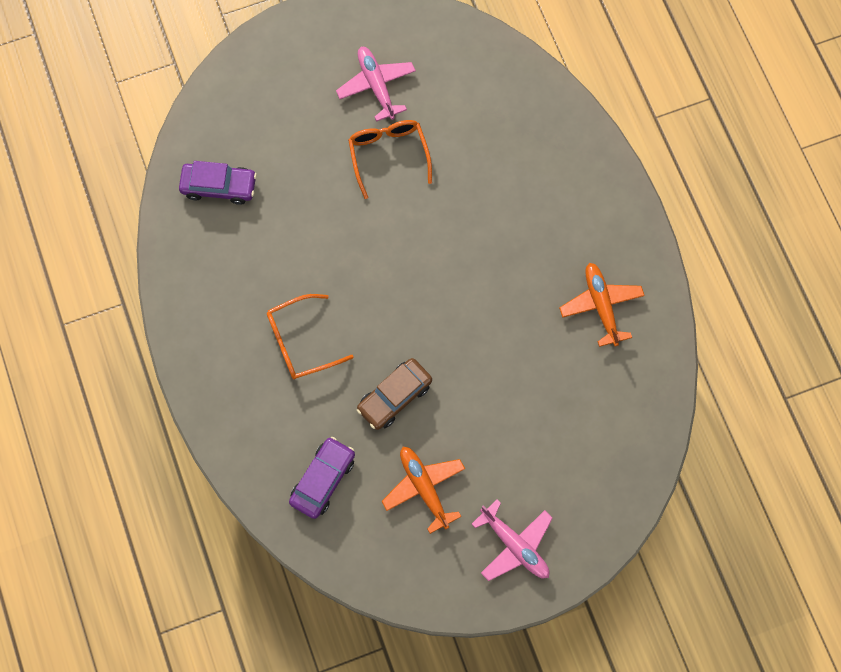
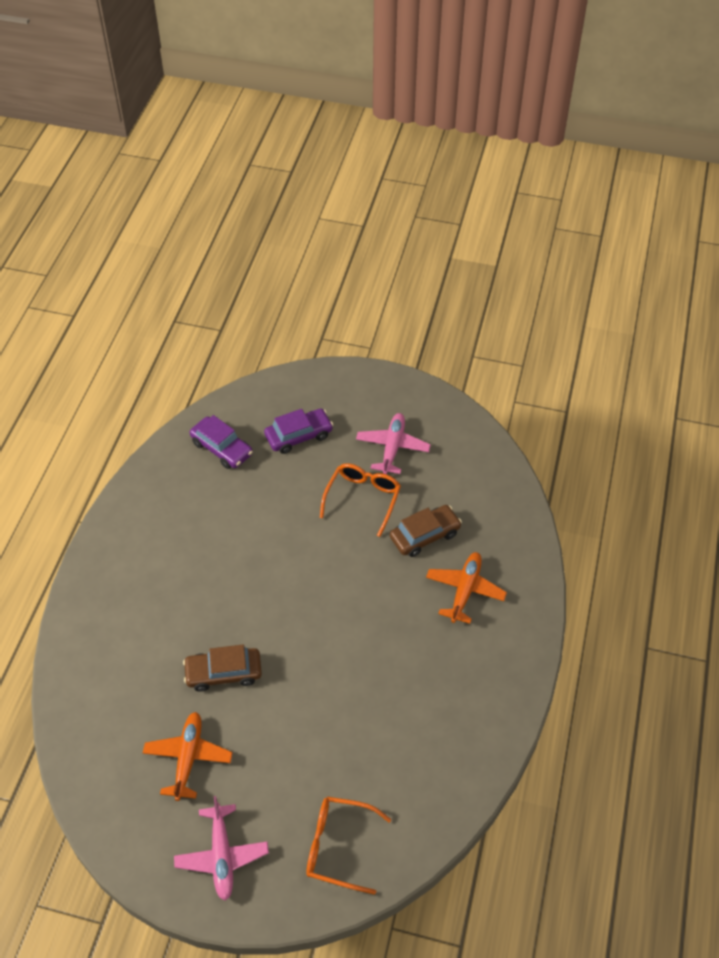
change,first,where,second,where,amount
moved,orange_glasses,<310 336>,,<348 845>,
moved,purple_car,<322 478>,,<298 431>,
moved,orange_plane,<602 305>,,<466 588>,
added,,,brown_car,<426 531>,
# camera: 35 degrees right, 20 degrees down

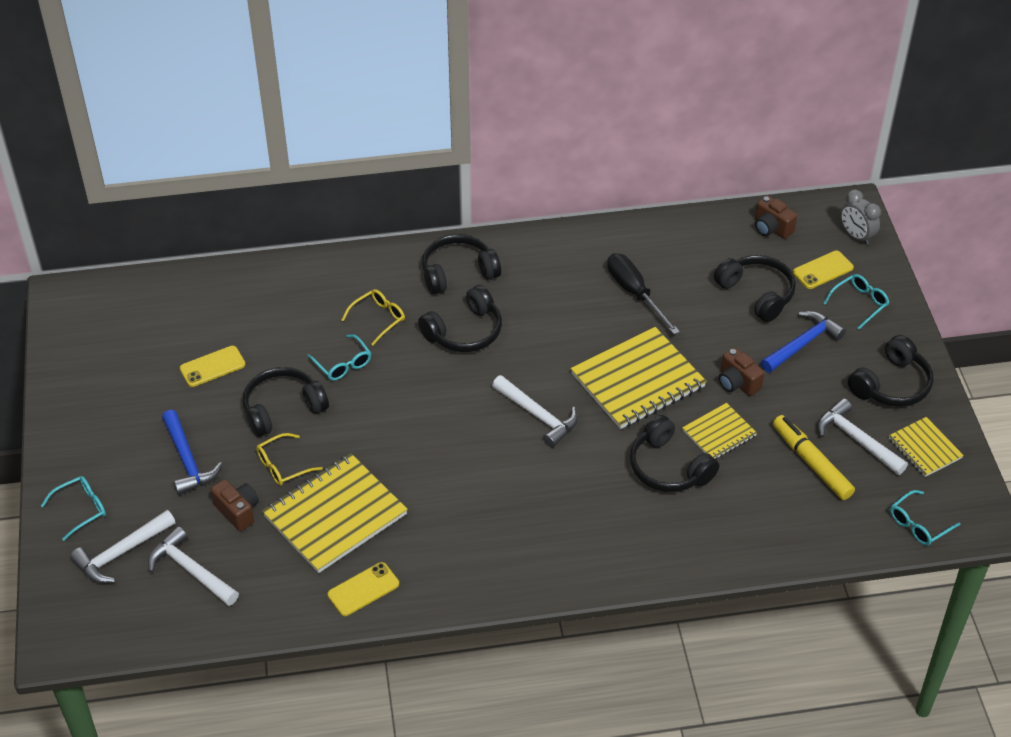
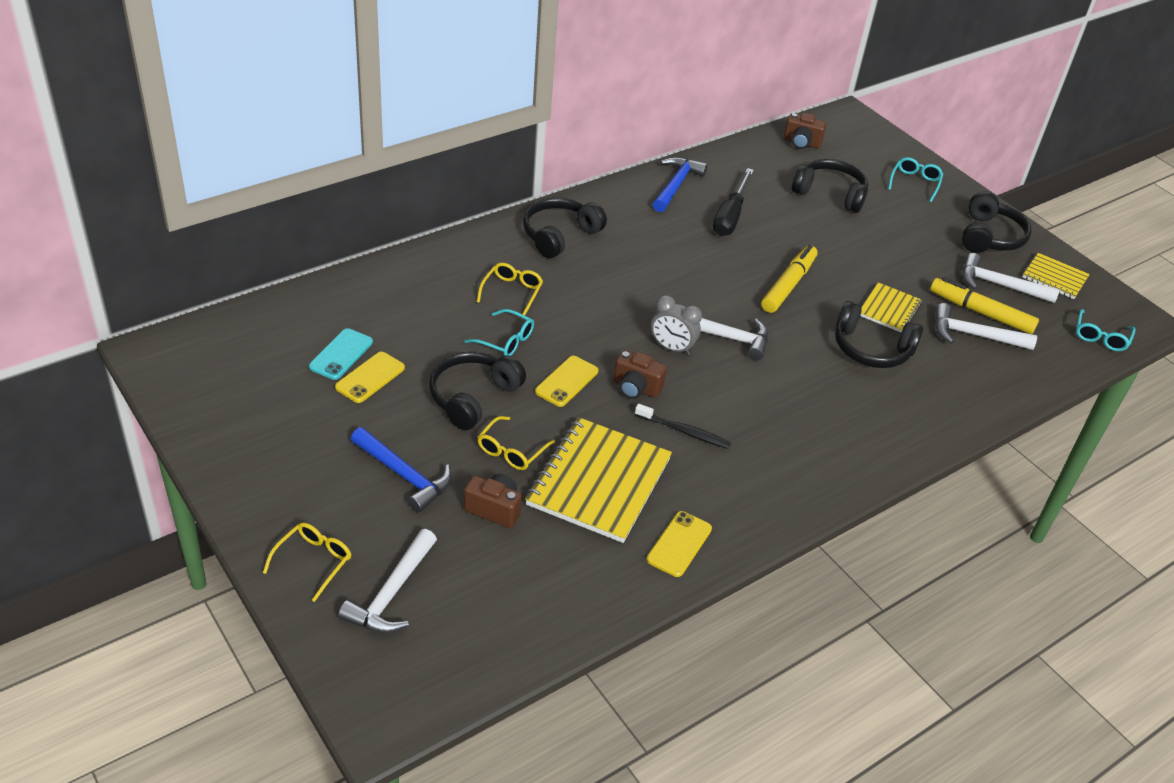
change,first,where,second,where,amount
recoloured,turquoise_glasses,<73 508>,yellow_glasses,<307 562>,
moved,white_hammer,<193 566>,,<986 326>,
removed,black_headphones,<460 318>,,,
replaced,yellow_notebook,<639 378>,yellow_marker,<789 279>,
turned,black_screwdriver,<643 294>,,<733 202>,105 degrees counterclockwise
moved,brown_camera,<741 371>,,<640 374>,
moved,blue_hammer,<803 342>,,<680 184>,
moved,yellow_phone,<823 270>,,<566 381>,
moved,grey_clock,<861 217>,,<676 325>,
added,,,turquoise_phone,<341 354>,
added,,,black_toothbrush,<683 426>,
# camera: 30 degrees left, 5 degrees down

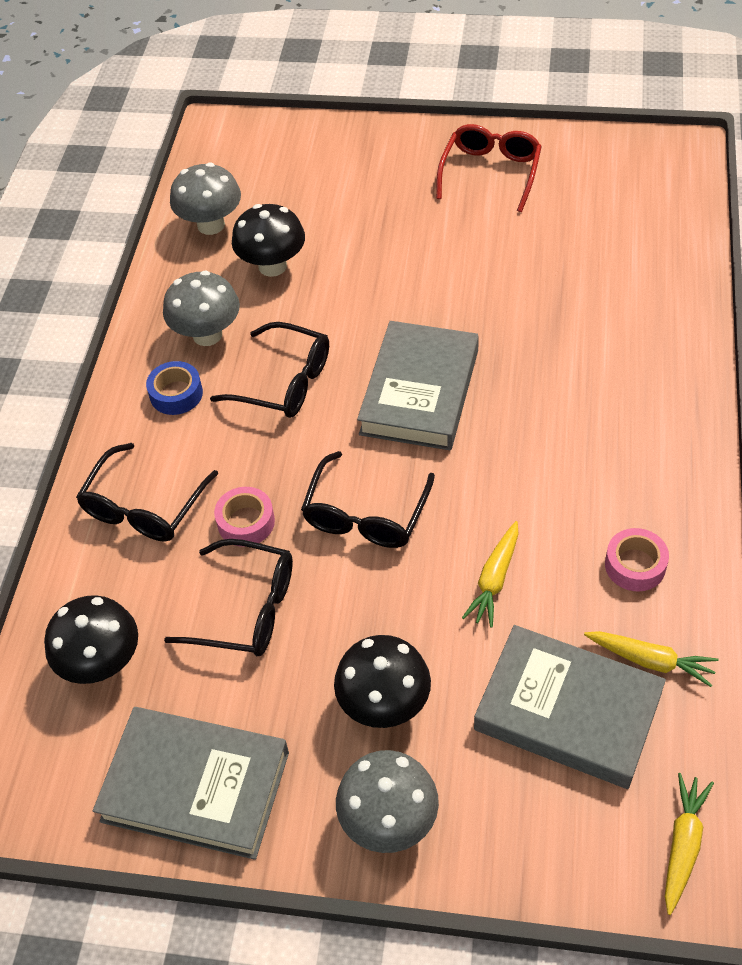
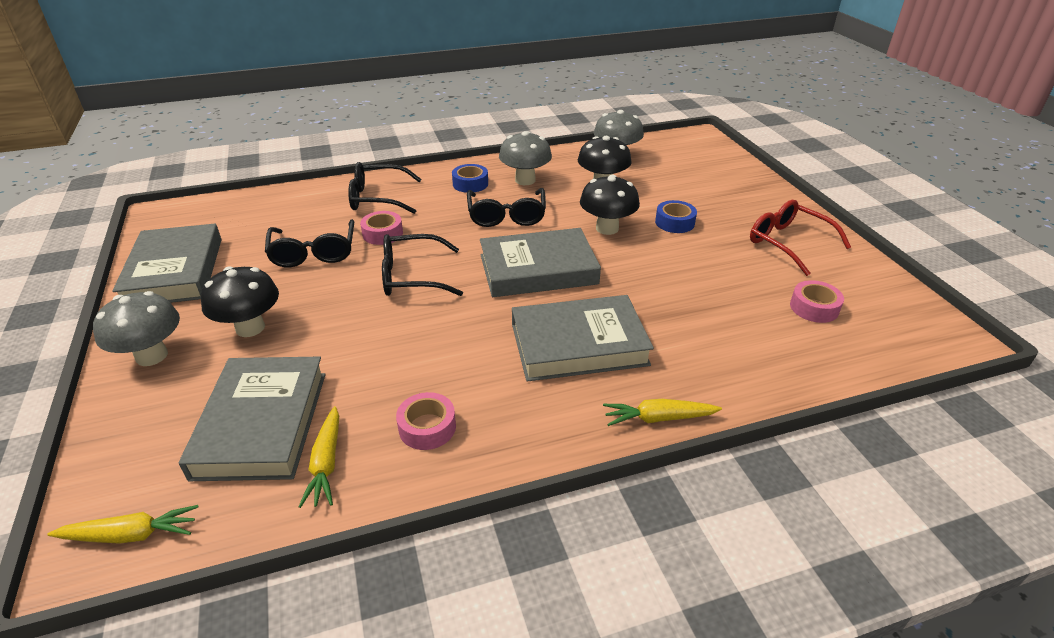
change,first,where,second,where,amount
moved,black_mushroom,<91 639>,,<610 205>,
turned,red_glasses,<489 168>,,<800 238>,120 degrees counterclockwise
moved,yellow_carrot,<490 574>,,<662 412>,
added,,,grey_book,<583 338>,
added,,,blue_tape,<676 216>,
added,,,pink_tape,<817 301>,
# camera: 60 degrees right, 15 degrees down

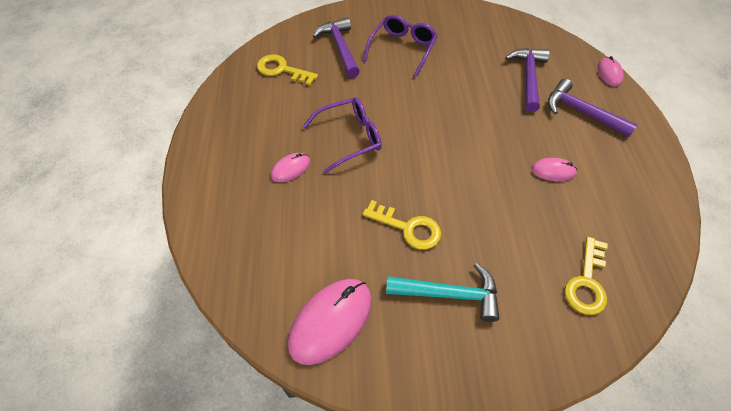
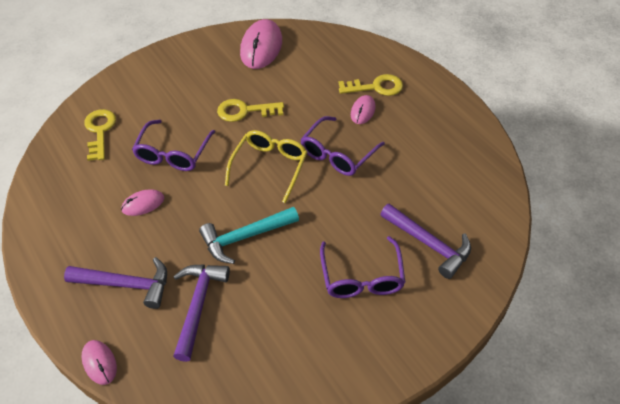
change,first,where,second,where,amount
moved,yellow_key,<287 70>,,<371 85>,
moved,turquoise_hammer,<442 292>,,<249 235>,
turned,purple_hammer,<527 80>,,<201 313>,150 degrees counterclockwise
added,,,purple_glasses,<173 145>,
added,,,yellow_glasses,<266 166>,
# camera: 150 degrees right, 5 degrees down

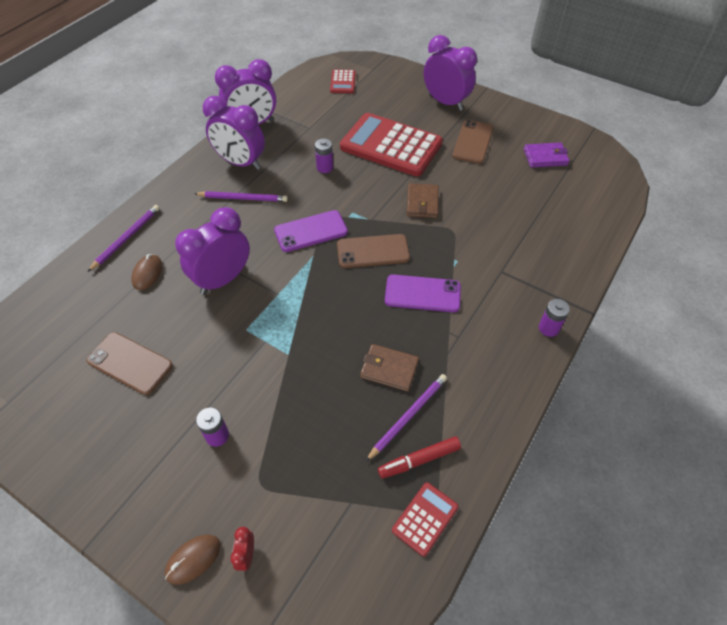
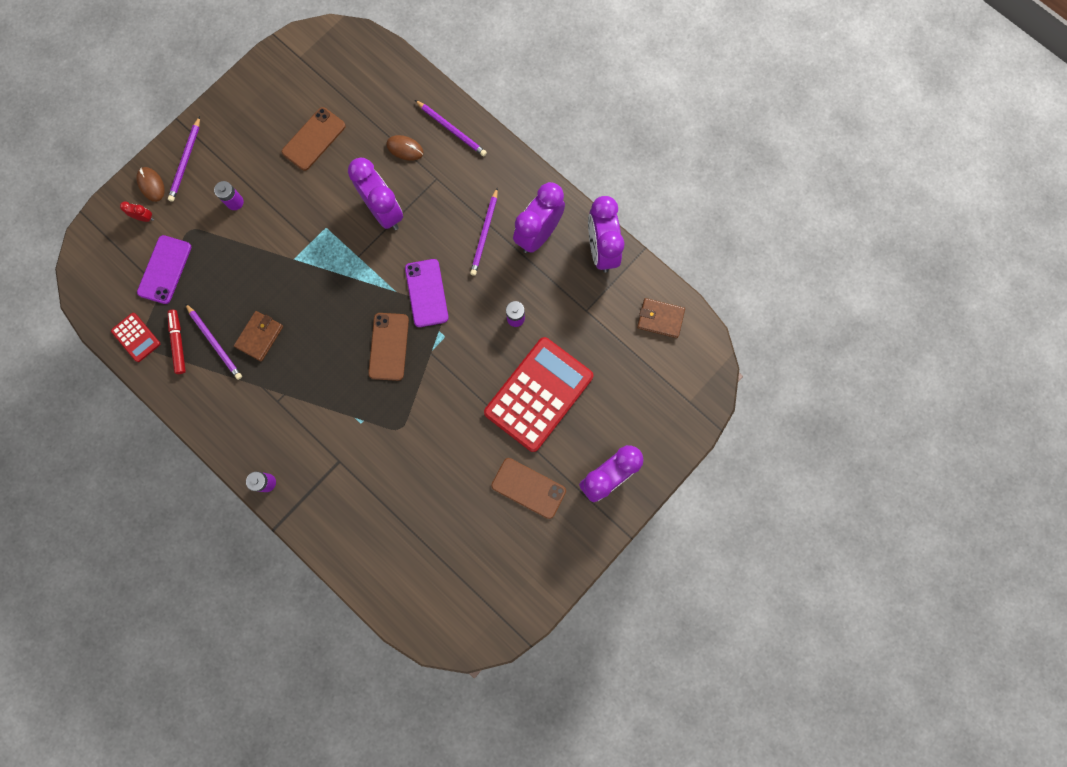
change,first,where,second,where,amount
removed,red_calculator,<343 81>,,,
moved,purple_phone,<423 293>,,<164 269>,
moved,brown_wallet,<422 200>,,<661 318>,
removed,purple_wallet,<547 155>,,,
added,,,purple_pencil,<184 159>,
# camera: 100 degrees right, 25 degrees up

-------------------------

▶ **Exercise description**
With images left out, the data must be transcribed exactly.

▶ **Reply**
change,first,where,second,where,amount
moved,orange_glasses,<310 336>,,<348 845>,
moved,purple_car,<322 478>,,<298 431>,
moved,orange_plane,<602 305>,,<466 588>,
added,,,brown_car,<426 531>,
# camera: 35 degrees right, 20 degrees down

change,first,where,second,where,amount
recoloured,turquoise_glasses,<73 508>,yellow_glasses,<307 562>,
moved,white_hammer,<193 566>,,<986 326>,
removed,black_headphones,<460 318>,,,
replaced,yellow_notebook,<639 378>,yellow_marker,<789 279>,
turned,black_screwdriver,<643 294>,,<733 202>,105 degrees counterclockwise
moved,brown_camera,<741 371>,,<640 374>,
moved,blue_hammer,<803 342>,,<680 184>,
moved,yellow_phone,<823 270>,,<566 381>,
moved,grey_clock,<861 217>,,<676 325>,
added,,,turquoise_phone,<341 354>,
added,,,black_toothbrush,<683 426>,
# camera: 30 degrees left, 5 degrees down

change,first,where,second,where,amount
moved,black_mushroom,<91 639>,,<610 205>,
turned,red_glasses,<489 168>,,<800 238>,120 degrees counterclockwise
moved,yellow_carrot,<490 574>,,<662 412>,
added,,,grey_book,<583 338>,
added,,,blue_tape,<676 216>,
added,,,pink_tape,<817 301>,
# camera: 60 degrees right, 15 degrees down

change,first,where,second,where,amount
moved,yellow_key,<287 70>,,<371 85>,
moved,turquoise_hammer,<442 292>,,<249 235>,
turned,purple_hammer,<527 80>,,<201 313>,150 degrees counterclockwise
added,,,purple_glasses,<173 145>,
added,,,yellow_glasses,<266 166>,
# camera: 150 degrees right, 5 degrees down

change,first,where,second,where,amount
removed,red_calculator,<343 81>,,,
moved,purple_phone,<423 293>,,<164 269>,
moved,brown_wallet,<422 200>,,<661 318>,
removed,purple_wallet,<547 155>,,,
added,,,purple_pencil,<184 159>,
# camera: 100 degrees right, 25 degrees up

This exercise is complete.